**Task details**
Search the listing below for the string "button", then copy every line it appears in.

**Extracted material**

● ● ● ● ● ● ●

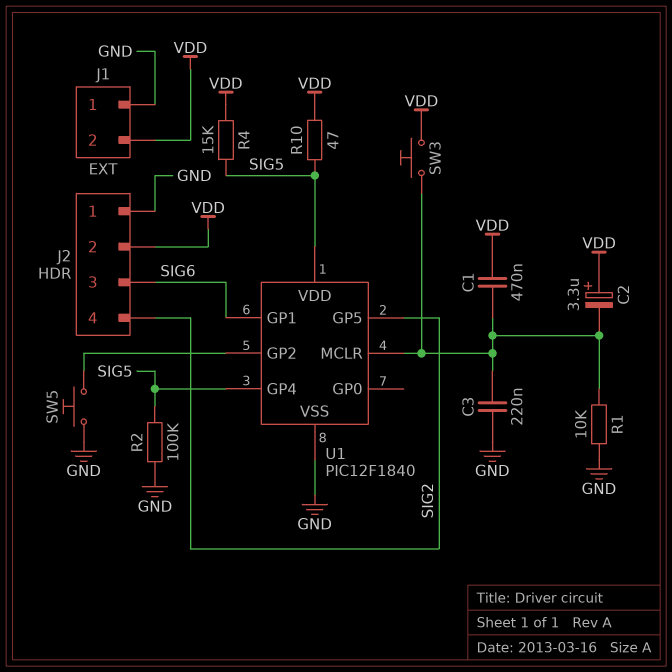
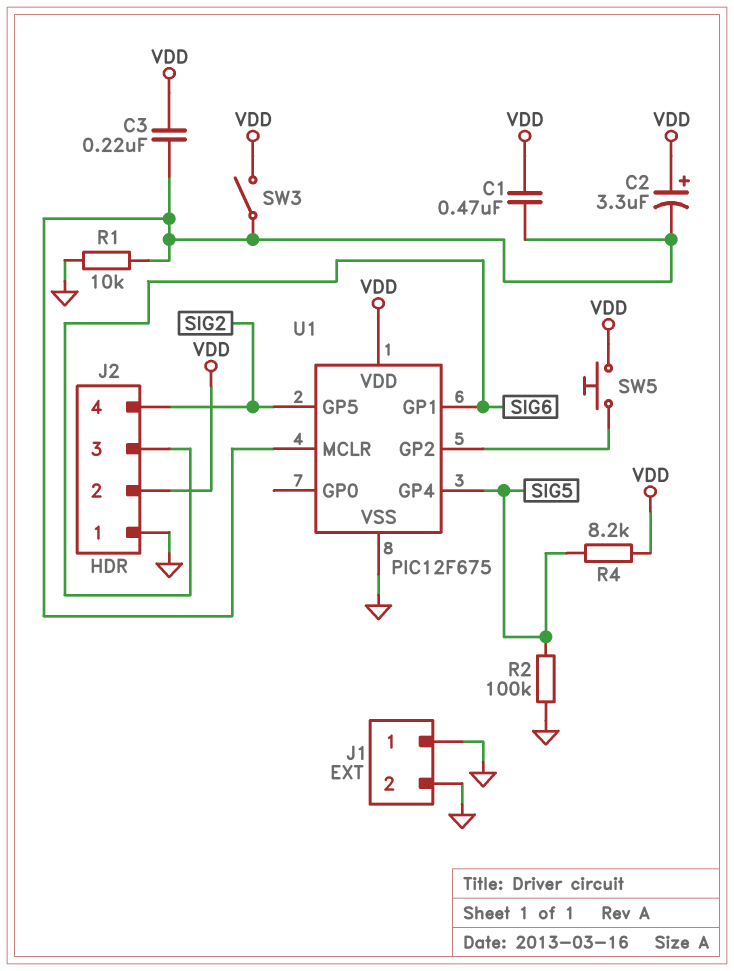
C3: 220nF (GND, U1/MCLR) -> 220nF (U1/MCLR, VDD)
J1 pin 2: VDD -> GND
R4: 15k (SIG5, VDD) -> 8.2k (SIG5, VDD)
R10: 47 (SIG5, VDD) -> none
SW3: button (U1/MCLR, VDD) -> switch (U1/MCLR, VDD)
SW5: button (GND, U1/GP2) -> button (U1/GP2, VDD)
U1: PIC12F1840 -> PIC12F675
U1 pin VDD: SIG5 -> VDD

● ● ● ● ● ● ●

**Written answer**
SW3: button (U1/MCLR, VDD) -> switch (U1/MCLR, VDD)
SW5: button (GND, U1/GP2) -> button (U1/GP2, VDD)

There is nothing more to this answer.